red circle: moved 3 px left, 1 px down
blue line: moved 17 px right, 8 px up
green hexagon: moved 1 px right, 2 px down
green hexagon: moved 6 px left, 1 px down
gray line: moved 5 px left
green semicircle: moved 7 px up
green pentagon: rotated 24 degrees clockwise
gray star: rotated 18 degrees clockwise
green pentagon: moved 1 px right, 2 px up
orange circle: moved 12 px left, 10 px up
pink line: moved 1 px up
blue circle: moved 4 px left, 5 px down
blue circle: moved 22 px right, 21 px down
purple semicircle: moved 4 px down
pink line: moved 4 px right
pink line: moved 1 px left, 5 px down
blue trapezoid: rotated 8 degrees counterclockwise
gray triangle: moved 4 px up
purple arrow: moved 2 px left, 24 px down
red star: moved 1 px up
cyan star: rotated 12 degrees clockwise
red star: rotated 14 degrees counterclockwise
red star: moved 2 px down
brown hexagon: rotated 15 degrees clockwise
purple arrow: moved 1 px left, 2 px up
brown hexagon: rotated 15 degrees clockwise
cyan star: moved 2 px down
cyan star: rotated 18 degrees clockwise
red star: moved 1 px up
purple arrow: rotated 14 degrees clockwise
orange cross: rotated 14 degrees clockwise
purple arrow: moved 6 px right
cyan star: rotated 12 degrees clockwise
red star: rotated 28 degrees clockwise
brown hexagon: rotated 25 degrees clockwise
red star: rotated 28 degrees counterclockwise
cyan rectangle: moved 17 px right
· · · ·
_WHAT TO WORK ON_. Give every line of the material above as a Markdown table with two columns: Row for a running number and Change for the line itself. Skip any blank lines.

_EXERCISE OUTPUT_.
| Row | Change |
|---|---|
| 1 | red circle: moved 3 px left, 1 px down |
| 2 | blue line: moved 17 px right, 8 px up |
| 3 | green hexagon: moved 1 px right, 2 px down |
| 4 | green hexagon: moved 6 px left, 1 px down |
| 5 | gray line: moved 5 px left |
| 6 | green semicircle: moved 7 px up |
| 7 | green pentagon: rotated 24 degrees clockwise |
| 8 | gray star: rotated 18 degrees clockwise |
| 9 | green pentagon: moved 1 px right, 2 px up |
| 10 | orange circle: moved 12 px left, 10 px up |
| 11 | pink line: moved 1 px up |
| 12 | blue circle: moved 4 px left, 5 px down |
| 13 | blue circle: moved 22 px right, 21 px down |
| 14 | purple semicircle: moved 4 px down |
| 15 | pink line: moved 4 px right |
| 16 | pink line: moved 1 px left, 5 px down |
| 17 | blue trapezoid: rotated 8 degrees counterclockwise |
| 18 | gray triangle: moved 4 px up |
| 19 | purple arrow: moved 2 px left, 24 px down |
| 20 | red star: moved 1 px up |
| 21 | cyan star: rotated 12 degrees clockwise |
| 22 | red star: rotated 14 degrees counterclockwise |
| 23 | red star: moved 2 px down |
| 24 | brown hexagon: rotated 15 degrees clockwise |
| 25 | purple arrow: moved 1 px left, 2 px up |
| 26 | brown hexagon: rotated 15 degrees clockwise |
| 27 | cyan star: moved 2 px down |
| 28 | cyan star: rotated 18 degrees clockwise |
| 29 | red star: moved 1 px up |
| 30 | purple arrow: rotated 14 degrees clockwise |
| 31 | orange cross: rotated 14 degrees clockwise |
| 32 | purple arrow: moved 6 px right |
| 33 | cyan star: rotated 12 degrees clockwise |
| 34 | red star: rotated 28 degrees clockwise |
| 35 | brown hexagon: rotated 25 degrees clockwise |
| 36 | red star: rotated 28 degrees counterclockwise |
| 37 | cyan rectangle: moved 17 px right |